=== TASK DATA ===
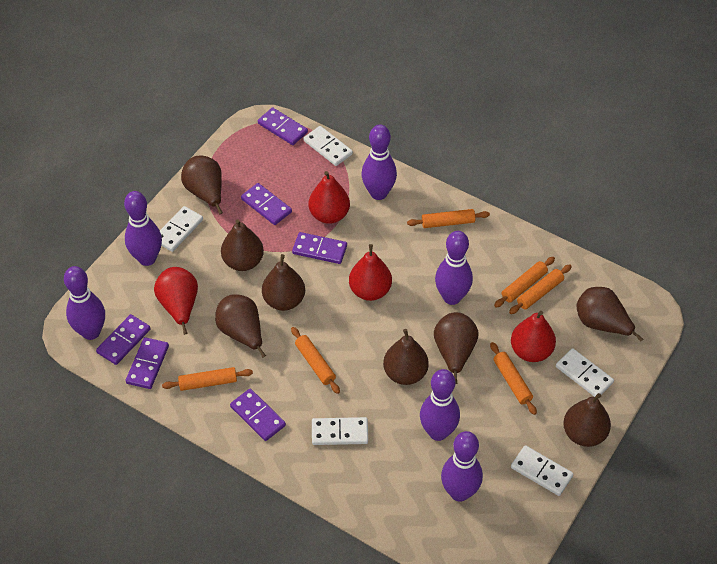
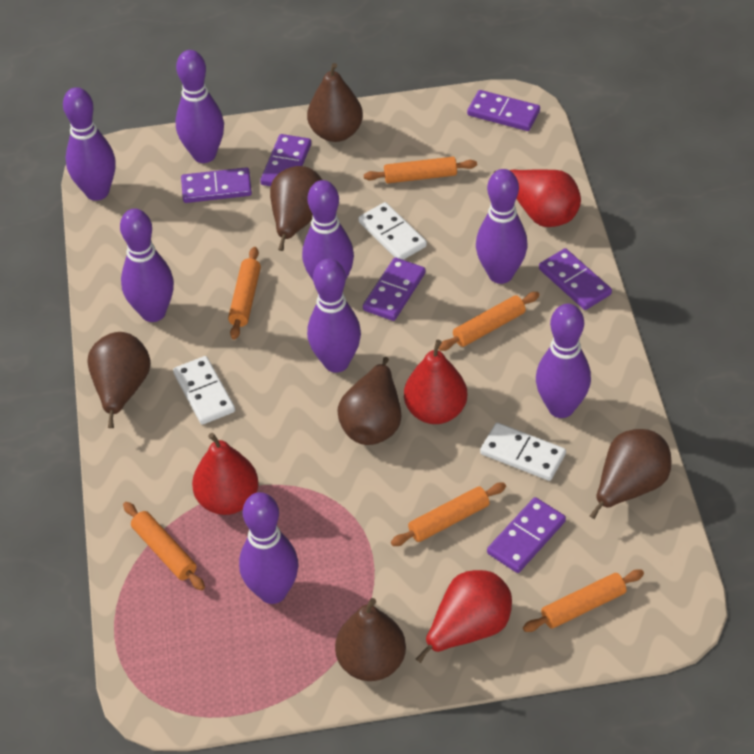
brown pear: 8 -> 6
purple bowling pin: 6 -> 8
white domino: 5 -> 3

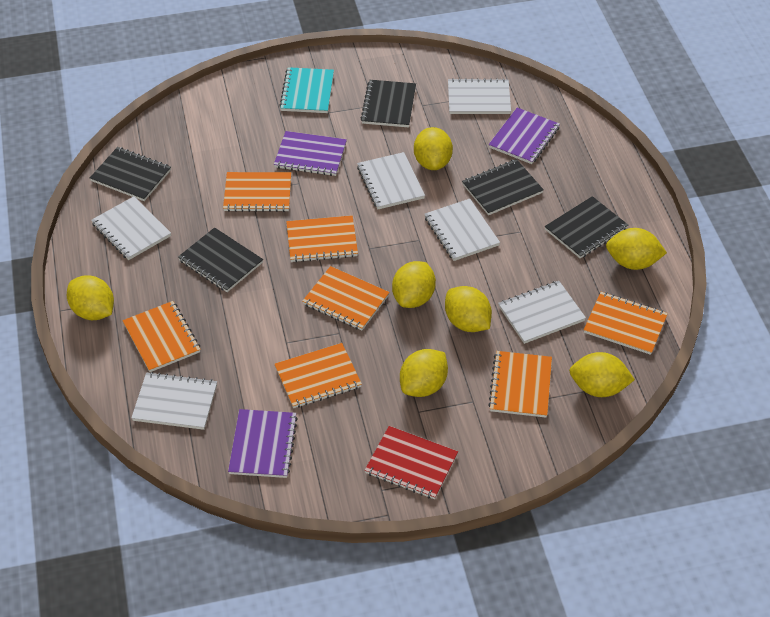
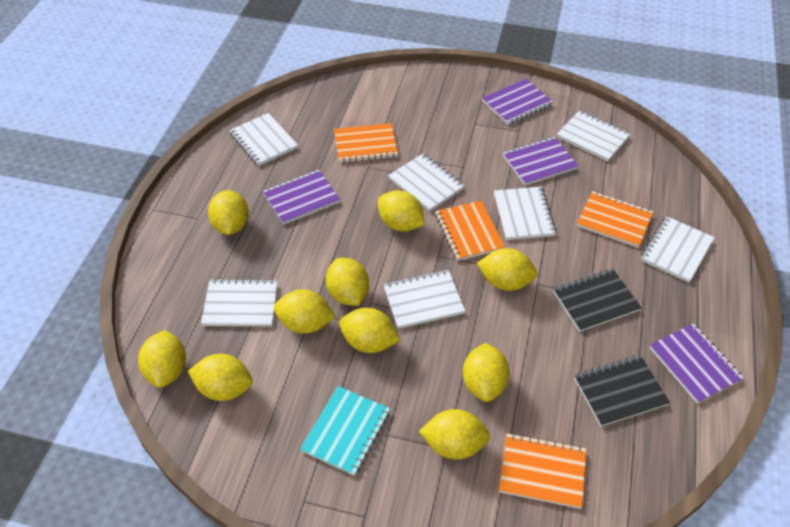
black notebook: 5 -> 2
orange notebook: 7 -> 4
purple notebook: 3 -> 4
red notebook: 1 -> 0
white notebook: 6 -> 7
yellow lemon: 7 -> 10

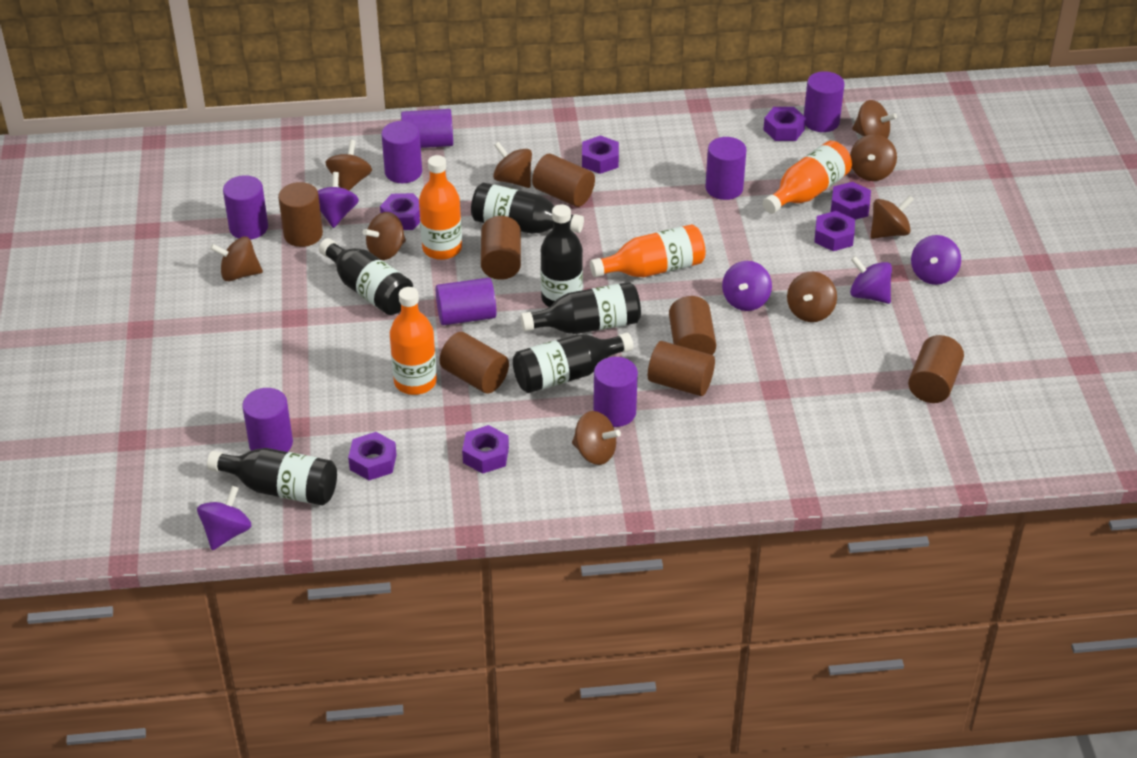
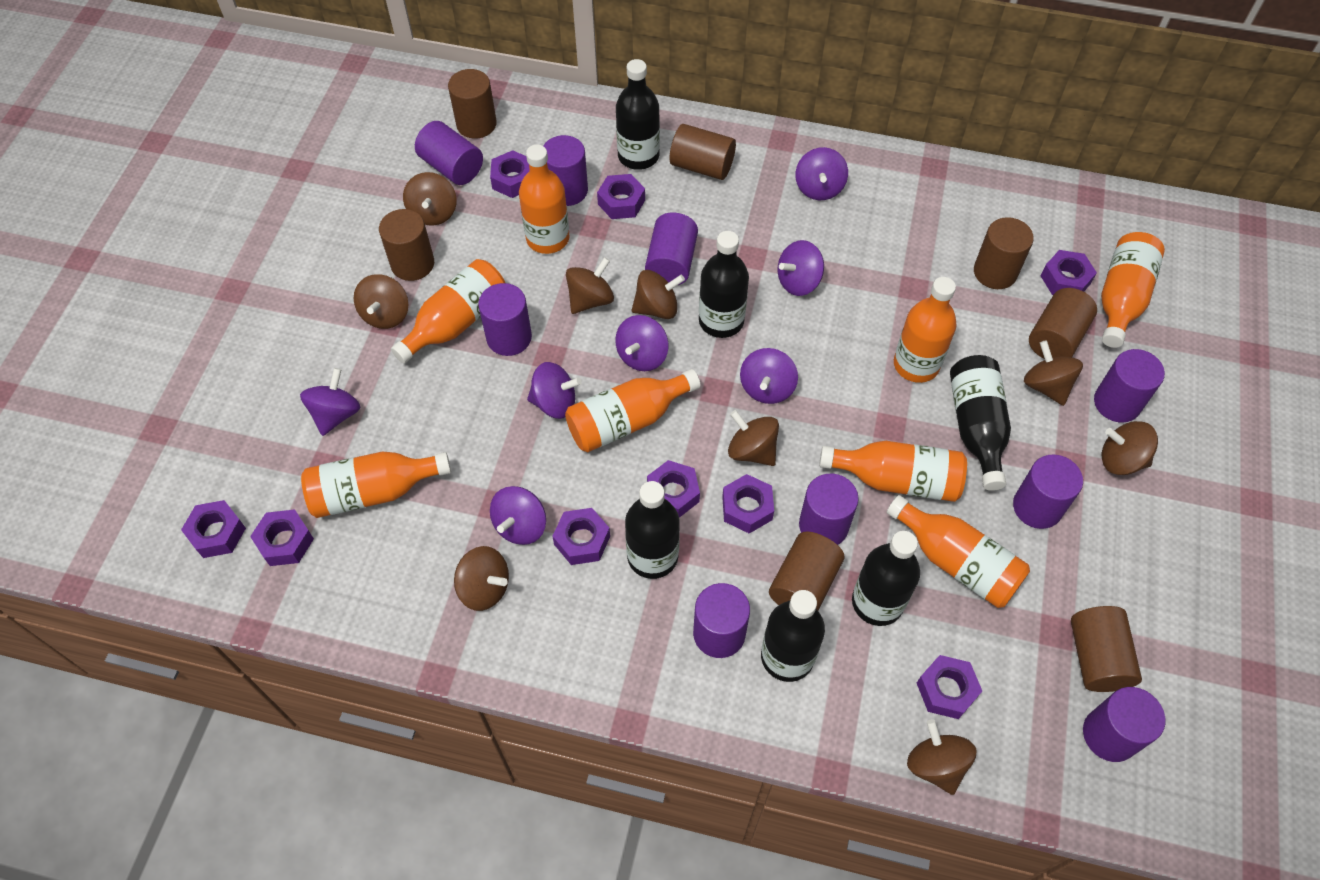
orange bottle: 4 -> 8
purple cylinder: 8 -> 9
purple nut: 7 -> 9
purple spinning top: 5 -> 7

=== WHAT TO DO ===
Each line from the one with "orange notebook: 7 -> 4" to the end of the material needs to be output word for word, with no picture included.

=== EXERCISE RESPONSE ===
orange notebook: 7 -> 4
purple notebook: 3 -> 4
red notebook: 1 -> 0
white notebook: 6 -> 7
yellow lemon: 7 -> 10

orange bottle: 4 -> 8
purple cylinder: 8 -> 9
purple nut: 7 -> 9
purple spinning top: 5 -> 7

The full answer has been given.